Dataset entries
##########
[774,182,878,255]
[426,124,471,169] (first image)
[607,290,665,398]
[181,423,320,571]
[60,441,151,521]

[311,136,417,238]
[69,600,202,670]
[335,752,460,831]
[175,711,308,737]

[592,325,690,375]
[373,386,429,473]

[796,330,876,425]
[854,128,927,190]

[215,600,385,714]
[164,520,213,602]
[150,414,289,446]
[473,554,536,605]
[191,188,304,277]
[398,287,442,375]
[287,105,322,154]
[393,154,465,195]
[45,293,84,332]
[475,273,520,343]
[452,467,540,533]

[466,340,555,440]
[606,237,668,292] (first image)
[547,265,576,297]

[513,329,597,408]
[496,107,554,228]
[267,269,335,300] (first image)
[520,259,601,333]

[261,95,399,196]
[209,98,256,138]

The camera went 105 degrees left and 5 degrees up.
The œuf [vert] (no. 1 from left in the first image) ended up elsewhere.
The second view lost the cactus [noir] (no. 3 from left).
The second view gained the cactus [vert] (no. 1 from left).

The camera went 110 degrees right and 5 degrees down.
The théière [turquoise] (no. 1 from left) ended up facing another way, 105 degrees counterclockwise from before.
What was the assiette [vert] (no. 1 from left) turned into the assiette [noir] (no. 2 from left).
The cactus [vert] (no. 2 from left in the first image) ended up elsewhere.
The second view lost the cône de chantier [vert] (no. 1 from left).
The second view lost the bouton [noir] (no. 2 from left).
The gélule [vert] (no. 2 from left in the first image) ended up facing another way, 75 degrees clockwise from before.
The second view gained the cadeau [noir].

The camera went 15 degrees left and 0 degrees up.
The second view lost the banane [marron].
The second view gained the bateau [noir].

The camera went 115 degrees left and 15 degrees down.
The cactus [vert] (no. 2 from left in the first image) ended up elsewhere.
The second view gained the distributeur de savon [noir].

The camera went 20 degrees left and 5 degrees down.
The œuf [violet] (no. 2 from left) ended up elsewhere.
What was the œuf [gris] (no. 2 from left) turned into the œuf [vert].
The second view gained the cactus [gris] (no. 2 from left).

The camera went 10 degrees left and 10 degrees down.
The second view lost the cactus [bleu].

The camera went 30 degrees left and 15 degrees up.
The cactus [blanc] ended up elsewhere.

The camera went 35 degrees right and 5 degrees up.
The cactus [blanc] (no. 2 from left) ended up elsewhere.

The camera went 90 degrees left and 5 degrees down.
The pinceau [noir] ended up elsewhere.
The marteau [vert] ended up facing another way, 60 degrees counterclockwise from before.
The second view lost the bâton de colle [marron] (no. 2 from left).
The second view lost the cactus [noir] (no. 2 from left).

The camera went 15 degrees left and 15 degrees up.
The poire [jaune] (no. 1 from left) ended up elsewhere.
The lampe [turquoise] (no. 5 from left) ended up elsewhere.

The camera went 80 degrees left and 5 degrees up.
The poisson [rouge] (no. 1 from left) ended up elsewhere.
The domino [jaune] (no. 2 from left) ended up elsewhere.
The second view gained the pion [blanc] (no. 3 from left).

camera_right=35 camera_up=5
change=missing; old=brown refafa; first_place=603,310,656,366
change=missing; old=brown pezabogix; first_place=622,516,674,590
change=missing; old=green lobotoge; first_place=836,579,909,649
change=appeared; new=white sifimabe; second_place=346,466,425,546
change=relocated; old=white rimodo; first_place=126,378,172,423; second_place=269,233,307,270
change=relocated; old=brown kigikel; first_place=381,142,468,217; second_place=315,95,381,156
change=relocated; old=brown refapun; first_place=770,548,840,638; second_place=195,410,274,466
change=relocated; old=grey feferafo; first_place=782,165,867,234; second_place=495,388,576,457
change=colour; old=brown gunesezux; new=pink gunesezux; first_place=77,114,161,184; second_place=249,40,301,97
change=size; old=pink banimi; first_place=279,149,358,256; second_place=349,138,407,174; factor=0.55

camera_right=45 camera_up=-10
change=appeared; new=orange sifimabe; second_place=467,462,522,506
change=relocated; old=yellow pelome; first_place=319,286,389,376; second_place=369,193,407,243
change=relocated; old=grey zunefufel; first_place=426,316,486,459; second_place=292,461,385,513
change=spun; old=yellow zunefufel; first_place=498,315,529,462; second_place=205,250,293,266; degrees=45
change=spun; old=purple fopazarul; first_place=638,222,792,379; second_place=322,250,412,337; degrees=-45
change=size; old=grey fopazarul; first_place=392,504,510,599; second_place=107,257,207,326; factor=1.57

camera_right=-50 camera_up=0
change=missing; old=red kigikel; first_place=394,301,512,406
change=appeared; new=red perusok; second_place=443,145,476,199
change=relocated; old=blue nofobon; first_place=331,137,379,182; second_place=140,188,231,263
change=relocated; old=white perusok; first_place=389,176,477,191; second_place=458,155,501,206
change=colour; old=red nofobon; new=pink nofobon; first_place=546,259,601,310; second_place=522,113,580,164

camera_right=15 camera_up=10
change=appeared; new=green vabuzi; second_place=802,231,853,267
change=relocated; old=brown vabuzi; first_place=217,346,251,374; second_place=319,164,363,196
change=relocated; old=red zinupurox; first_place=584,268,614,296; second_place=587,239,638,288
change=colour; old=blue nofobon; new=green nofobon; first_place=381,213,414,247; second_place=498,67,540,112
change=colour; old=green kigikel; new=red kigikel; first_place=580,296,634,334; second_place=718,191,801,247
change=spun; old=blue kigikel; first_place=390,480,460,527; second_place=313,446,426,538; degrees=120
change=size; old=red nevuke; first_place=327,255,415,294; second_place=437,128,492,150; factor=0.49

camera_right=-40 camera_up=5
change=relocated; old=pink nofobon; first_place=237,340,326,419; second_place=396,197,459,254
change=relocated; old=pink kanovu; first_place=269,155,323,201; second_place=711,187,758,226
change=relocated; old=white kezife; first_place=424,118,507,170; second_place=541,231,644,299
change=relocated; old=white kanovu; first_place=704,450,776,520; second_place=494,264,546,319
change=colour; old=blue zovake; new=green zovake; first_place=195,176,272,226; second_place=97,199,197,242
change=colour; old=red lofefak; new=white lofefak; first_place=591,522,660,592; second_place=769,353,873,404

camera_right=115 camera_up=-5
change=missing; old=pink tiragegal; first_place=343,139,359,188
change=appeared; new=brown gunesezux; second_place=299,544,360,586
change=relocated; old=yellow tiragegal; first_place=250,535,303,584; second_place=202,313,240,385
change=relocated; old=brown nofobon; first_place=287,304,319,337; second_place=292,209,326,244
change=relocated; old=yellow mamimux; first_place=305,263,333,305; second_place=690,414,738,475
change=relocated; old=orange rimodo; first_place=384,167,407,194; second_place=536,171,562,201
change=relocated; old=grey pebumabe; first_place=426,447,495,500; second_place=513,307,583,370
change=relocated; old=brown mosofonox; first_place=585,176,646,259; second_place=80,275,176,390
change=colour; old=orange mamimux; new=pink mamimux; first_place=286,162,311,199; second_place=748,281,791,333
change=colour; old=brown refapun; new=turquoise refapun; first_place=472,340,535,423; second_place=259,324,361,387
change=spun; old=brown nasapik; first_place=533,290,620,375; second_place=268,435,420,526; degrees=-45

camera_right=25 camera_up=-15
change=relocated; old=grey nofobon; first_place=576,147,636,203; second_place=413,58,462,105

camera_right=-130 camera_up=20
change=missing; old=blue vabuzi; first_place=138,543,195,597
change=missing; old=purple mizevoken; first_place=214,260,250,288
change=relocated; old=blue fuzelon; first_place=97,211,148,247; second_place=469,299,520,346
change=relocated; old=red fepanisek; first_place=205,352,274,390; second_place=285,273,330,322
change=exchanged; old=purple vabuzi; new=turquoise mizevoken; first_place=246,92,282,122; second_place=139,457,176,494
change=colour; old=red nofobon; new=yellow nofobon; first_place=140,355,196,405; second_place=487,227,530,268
##########
◆ Directions
Quote the data above from the line containing "change=appeared; new=white sifimabe;" to the line containing "change=colour; old=brown gunesezux;", inclusive, and stop.

◆ Output
change=appeared; new=white sifimabe; second_place=346,466,425,546
change=relocated; old=white rimodo; first_place=126,378,172,423; second_place=269,233,307,270
change=relocated; old=brown kigikel; first_place=381,142,468,217; second_place=315,95,381,156
change=relocated; old=brown refapun; first_place=770,548,840,638; second_place=195,410,274,466
change=relocated; old=grey feferafo; first_place=782,165,867,234; second_place=495,388,576,457
change=colour; old=brown gunesezux; new=pink gunesezux; first_place=77,114,161,184; second_place=249,40,301,97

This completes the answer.